[Object state comparisons]
▶

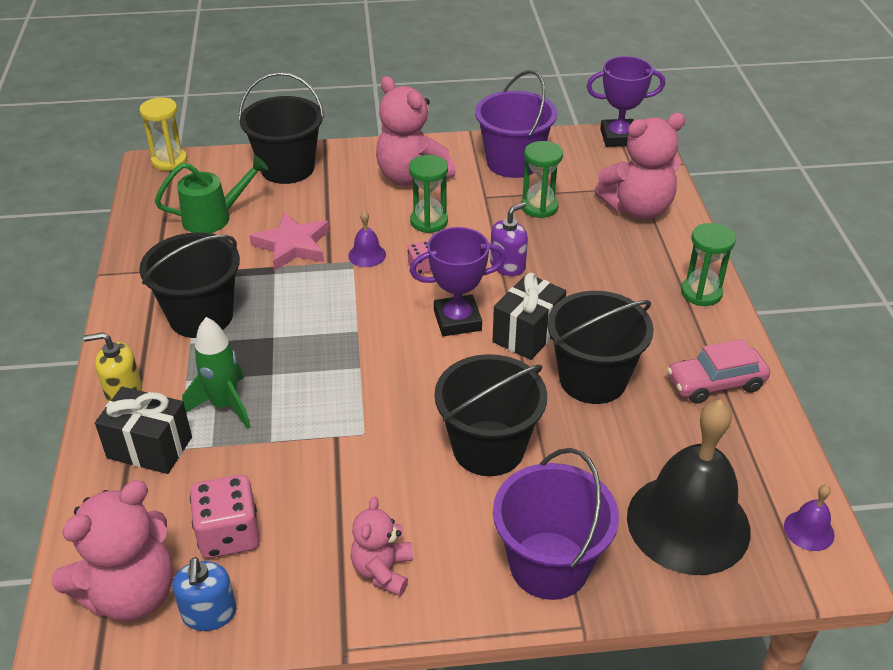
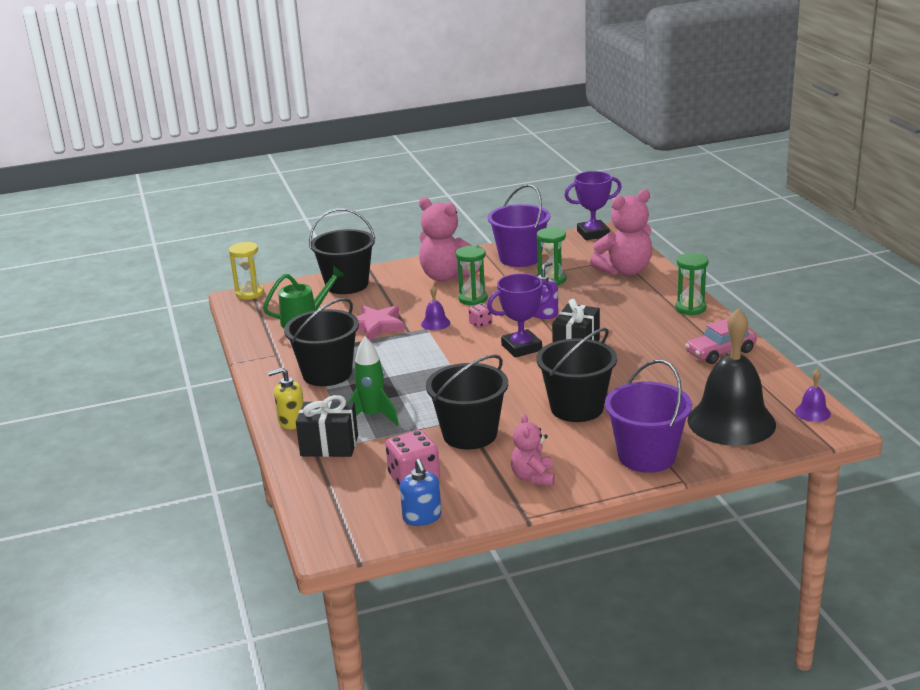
camera: 10 degrees left, 15 degrees down
pink teddy bear [51,480,173,621] -> none
black bucket [547,291,654,404] -> black bucket moved to [426,354,508,450]

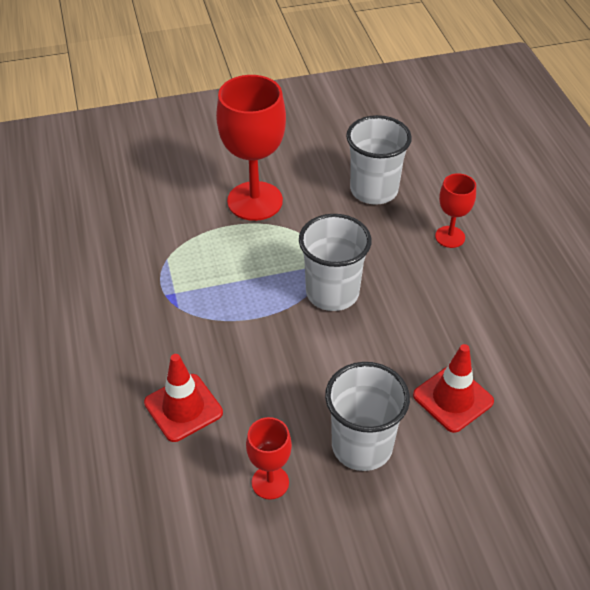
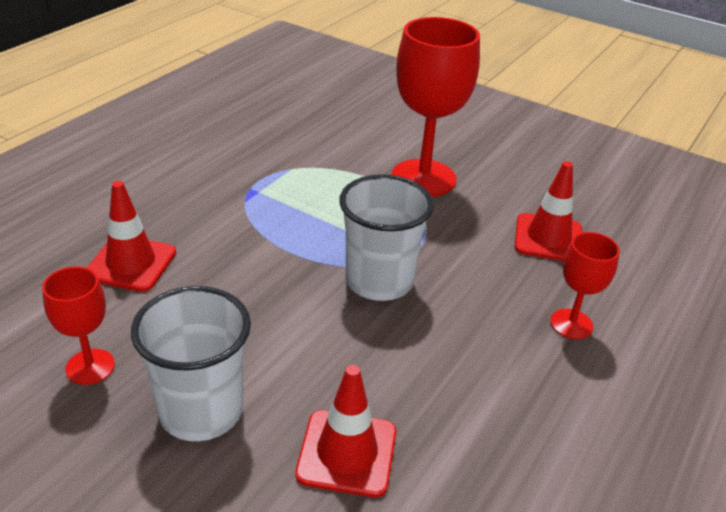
camera: 45 degrees right, 10 degrees down
white cup [346,115,412,205] -> red traffic cone [515,161,582,261]

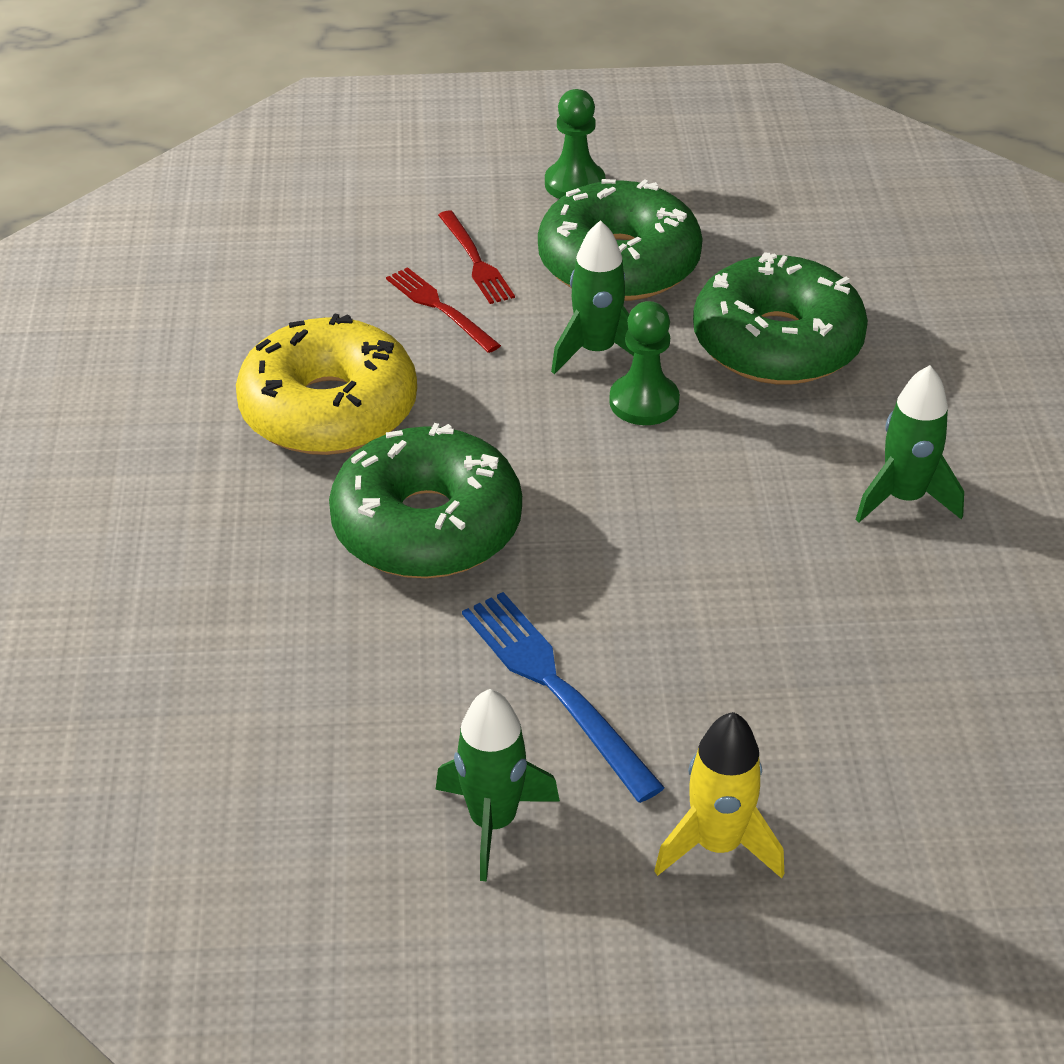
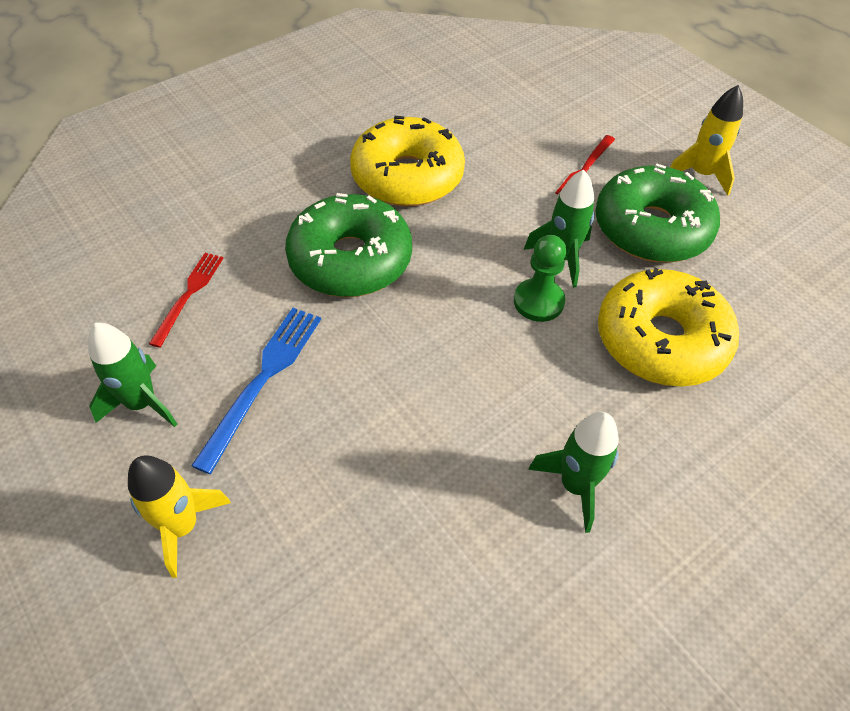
camera: 55 degrees right, 10 degrees up
red fork [386,267,501,353] -> red fork moved to [149,253,223,348]
green pawn [545,89,605,199] -> yellow rocket [670,85,743,195]
green donut [693,252,868,384] -> yellow donut [598,268,739,387]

◀

- **ACTIVITY**: Every line of the data above is to be repeated exactly; the images are to be left out.

- **ANSWER AREA**:
camera: 10 degrees left, 15 degrees down
pink teddy bear [51,480,173,621] -> none
black bucket [547,291,654,404] -> black bucket moved to [426,354,508,450]

camera: 45 degrees right, 10 degrees down
white cup [346,115,412,205] -> red traffic cone [515,161,582,261]

camera: 55 degrees right, 10 degrees up
red fork [386,267,501,353] -> red fork moved to [149,253,223,348]
green pawn [545,89,605,199] -> yellow rocket [670,85,743,195]
green donut [693,252,868,384] -> yellow donut [598,268,739,387]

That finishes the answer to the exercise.